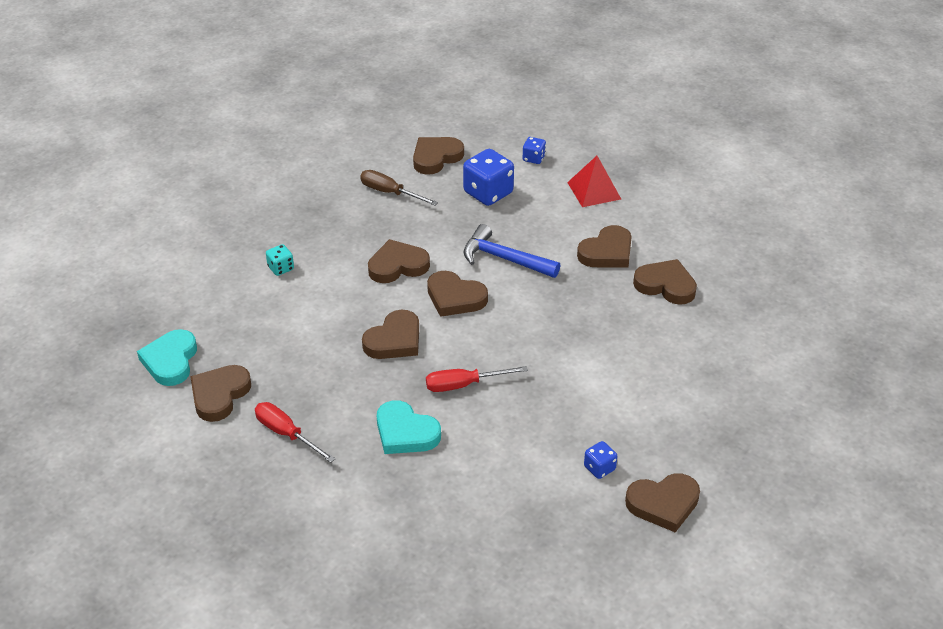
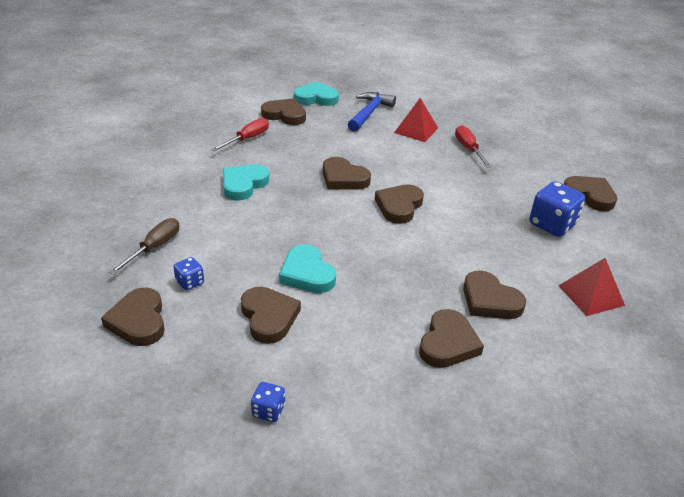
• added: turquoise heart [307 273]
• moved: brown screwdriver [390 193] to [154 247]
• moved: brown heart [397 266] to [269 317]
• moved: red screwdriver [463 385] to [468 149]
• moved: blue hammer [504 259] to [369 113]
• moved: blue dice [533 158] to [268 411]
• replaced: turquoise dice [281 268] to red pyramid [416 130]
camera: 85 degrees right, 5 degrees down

> _Required work_
Using the records given above, list every line that includes the word "moved".

> _Exercise answer_
• moved: brown screwdriver [390 193] to [154 247]
• moved: brown heart [397 266] to [269 317]
• moved: red screwdriver [463 385] to [468 149]
• moved: blue hammer [504 259] to [369 113]
• moved: blue dice [533 158] to [268 411]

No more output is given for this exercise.